[[ Data listing, beginning ]]
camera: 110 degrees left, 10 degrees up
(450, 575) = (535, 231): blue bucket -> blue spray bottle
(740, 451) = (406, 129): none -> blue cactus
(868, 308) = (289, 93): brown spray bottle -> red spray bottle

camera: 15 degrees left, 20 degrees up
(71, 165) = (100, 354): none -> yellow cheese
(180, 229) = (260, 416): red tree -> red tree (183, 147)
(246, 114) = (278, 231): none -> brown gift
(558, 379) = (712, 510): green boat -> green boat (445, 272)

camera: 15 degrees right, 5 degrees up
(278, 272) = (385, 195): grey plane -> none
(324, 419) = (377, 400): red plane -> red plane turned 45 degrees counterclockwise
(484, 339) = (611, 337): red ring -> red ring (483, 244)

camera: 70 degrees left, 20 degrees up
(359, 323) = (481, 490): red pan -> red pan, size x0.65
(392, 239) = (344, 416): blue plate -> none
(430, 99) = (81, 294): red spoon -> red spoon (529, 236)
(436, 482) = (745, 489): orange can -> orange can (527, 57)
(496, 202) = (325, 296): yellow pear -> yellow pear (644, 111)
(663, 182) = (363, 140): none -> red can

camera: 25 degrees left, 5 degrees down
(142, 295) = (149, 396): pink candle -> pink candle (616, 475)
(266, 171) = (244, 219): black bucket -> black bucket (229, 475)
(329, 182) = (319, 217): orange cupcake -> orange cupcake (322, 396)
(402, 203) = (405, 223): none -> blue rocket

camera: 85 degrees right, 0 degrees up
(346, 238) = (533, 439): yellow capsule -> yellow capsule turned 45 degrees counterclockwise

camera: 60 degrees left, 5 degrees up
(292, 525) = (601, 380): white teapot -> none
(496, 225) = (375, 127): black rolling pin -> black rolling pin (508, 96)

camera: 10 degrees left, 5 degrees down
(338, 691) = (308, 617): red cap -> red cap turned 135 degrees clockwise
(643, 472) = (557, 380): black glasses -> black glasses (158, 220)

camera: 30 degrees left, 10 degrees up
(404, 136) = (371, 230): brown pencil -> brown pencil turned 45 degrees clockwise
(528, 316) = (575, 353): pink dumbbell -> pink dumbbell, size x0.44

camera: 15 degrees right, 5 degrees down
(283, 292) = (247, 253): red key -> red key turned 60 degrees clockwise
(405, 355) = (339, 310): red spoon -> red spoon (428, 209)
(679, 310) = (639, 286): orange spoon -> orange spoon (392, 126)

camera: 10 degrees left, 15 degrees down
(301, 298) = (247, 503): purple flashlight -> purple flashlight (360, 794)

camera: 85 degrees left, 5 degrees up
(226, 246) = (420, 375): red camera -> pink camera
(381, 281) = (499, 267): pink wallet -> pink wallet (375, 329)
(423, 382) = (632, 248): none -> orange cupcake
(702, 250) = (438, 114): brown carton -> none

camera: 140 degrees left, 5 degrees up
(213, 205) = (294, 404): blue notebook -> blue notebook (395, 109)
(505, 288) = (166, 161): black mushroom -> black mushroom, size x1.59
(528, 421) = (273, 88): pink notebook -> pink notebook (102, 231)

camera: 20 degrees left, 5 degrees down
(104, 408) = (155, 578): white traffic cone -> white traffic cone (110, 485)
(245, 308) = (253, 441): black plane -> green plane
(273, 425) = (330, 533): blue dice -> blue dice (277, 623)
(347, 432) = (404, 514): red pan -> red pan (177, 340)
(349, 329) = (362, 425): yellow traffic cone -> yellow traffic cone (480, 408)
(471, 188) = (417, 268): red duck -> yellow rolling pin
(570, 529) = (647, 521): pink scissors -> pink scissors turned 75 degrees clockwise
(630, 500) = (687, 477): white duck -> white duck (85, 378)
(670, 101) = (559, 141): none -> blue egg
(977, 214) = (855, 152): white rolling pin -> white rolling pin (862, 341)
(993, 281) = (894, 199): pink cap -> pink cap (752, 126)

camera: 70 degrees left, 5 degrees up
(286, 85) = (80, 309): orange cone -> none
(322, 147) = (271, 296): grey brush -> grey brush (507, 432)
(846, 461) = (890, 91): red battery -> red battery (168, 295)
[[ Data listing, end ]]
» Task requirements: Going back over the entries above, copy word for word every line from the one that has "(246, 114) = (278, 231): none -> brown gift" on through the one that has "camera: 70 degrees left, 20 degrees up".

» Solution below:
(246, 114) = (278, 231): none -> brown gift
(558, 379) = (712, 510): green boat -> green boat (445, 272)

camera: 15 degrees right, 5 degrees up
(278, 272) = (385, 195): grey plane -> none
(324, 419) = (377, 400): red plane -> red plane turned 45 degrees counterclockwise
(484, 339) = (611, 337): red ring -> red ring (483, 244)

camera: 70 degrees left, 20 degrees up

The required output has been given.